Aim of the task =>
In the entries below, find each line bearing the string "carried" and copy it.

[Source material Boundary: Start]

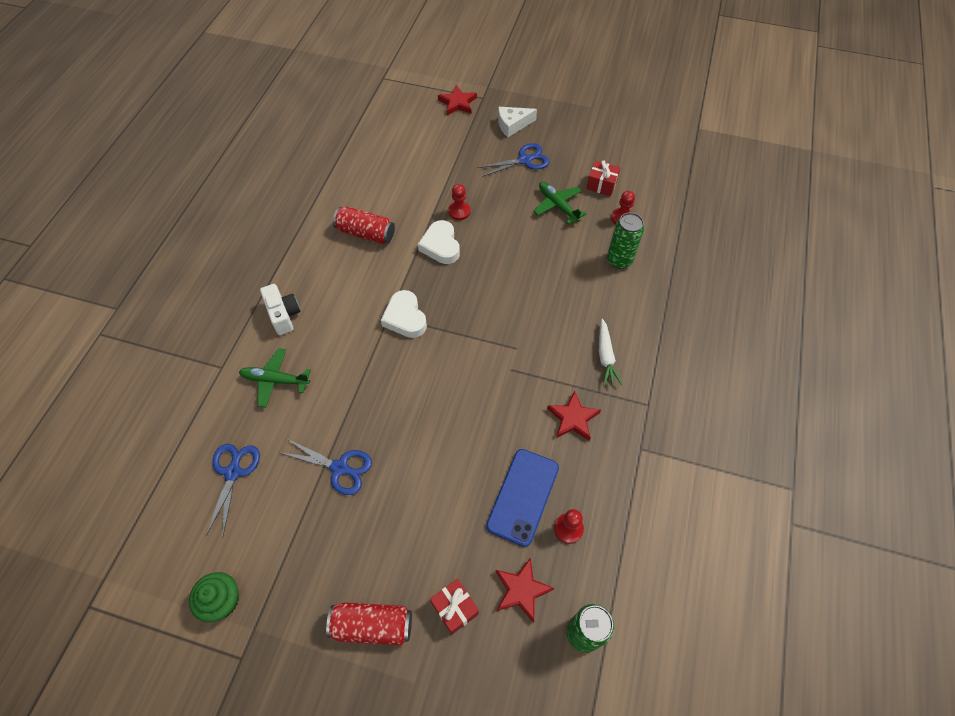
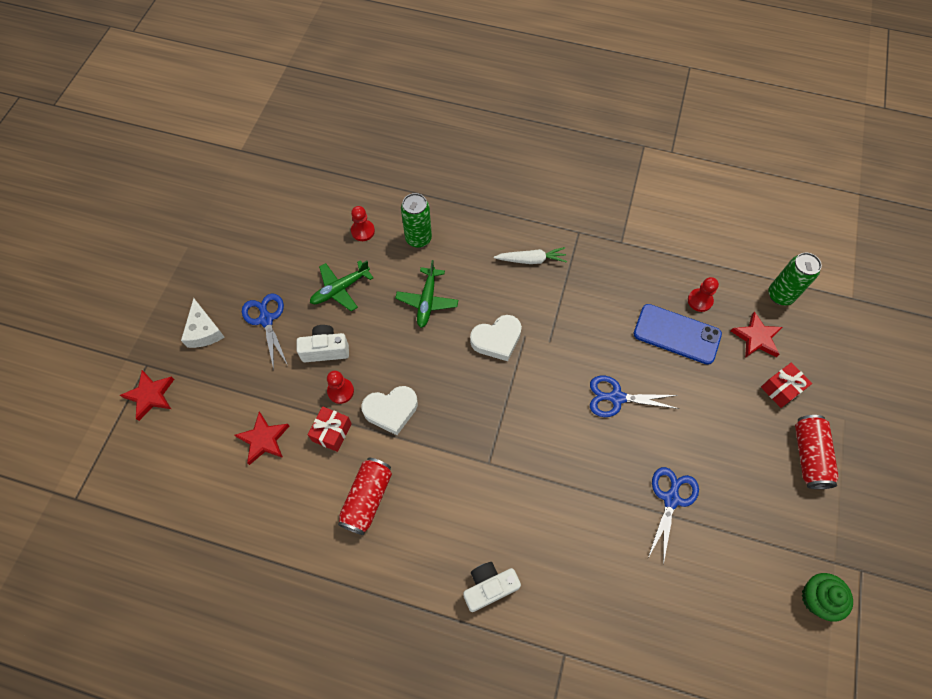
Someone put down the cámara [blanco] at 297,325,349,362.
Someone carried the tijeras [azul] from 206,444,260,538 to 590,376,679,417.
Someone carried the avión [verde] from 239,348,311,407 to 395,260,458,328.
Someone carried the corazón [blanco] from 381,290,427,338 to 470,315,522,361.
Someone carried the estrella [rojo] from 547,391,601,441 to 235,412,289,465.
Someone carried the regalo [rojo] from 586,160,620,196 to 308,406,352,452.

[Source material Boundary: End]

Reply =>
Someone carried the tijeras [azul] from 206,444,260,538 to 590,376,679,417.
Someone carried the avión [verde] from 239,348,311,407 to 395,260,458,328.
Someone carried the corazón [blanco] from 381,290,427,338 to 470,315,522,361.
Someone carried the estrella [rojo] from 547,391,601,441 to 235,412,289,465.
Someone carried the regalo [rojo] from 586,160,620,196 to 308,406,352,452.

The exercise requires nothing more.